[Data entries]
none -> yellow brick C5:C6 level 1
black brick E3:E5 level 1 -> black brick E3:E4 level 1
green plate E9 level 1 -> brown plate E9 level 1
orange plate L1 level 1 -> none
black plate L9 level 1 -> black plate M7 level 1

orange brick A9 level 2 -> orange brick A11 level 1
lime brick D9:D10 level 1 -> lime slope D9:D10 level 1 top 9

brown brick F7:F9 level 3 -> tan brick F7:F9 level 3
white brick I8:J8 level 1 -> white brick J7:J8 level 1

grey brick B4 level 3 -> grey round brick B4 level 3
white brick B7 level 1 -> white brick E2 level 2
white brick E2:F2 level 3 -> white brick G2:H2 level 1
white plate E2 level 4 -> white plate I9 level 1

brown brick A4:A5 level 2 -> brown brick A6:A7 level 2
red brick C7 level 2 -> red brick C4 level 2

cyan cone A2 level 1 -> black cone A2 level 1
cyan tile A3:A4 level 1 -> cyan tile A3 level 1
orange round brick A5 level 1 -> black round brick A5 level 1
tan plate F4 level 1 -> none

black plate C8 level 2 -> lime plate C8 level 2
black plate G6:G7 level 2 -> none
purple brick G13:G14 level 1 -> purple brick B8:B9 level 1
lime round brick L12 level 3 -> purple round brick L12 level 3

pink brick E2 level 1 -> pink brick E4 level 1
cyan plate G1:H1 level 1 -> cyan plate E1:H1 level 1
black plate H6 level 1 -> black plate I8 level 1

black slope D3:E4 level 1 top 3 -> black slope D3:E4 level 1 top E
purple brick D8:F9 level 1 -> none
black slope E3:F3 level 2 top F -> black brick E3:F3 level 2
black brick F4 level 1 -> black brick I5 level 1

What is needed:
Collect the lines of the records that include the string "orange".

Answer to the exercise:
orange plate L1 level 1 -> none
orange brick A9 level 2 -> orange brick A11 level 1
orange round brick A5 level 1 -> black round brick A5 level 1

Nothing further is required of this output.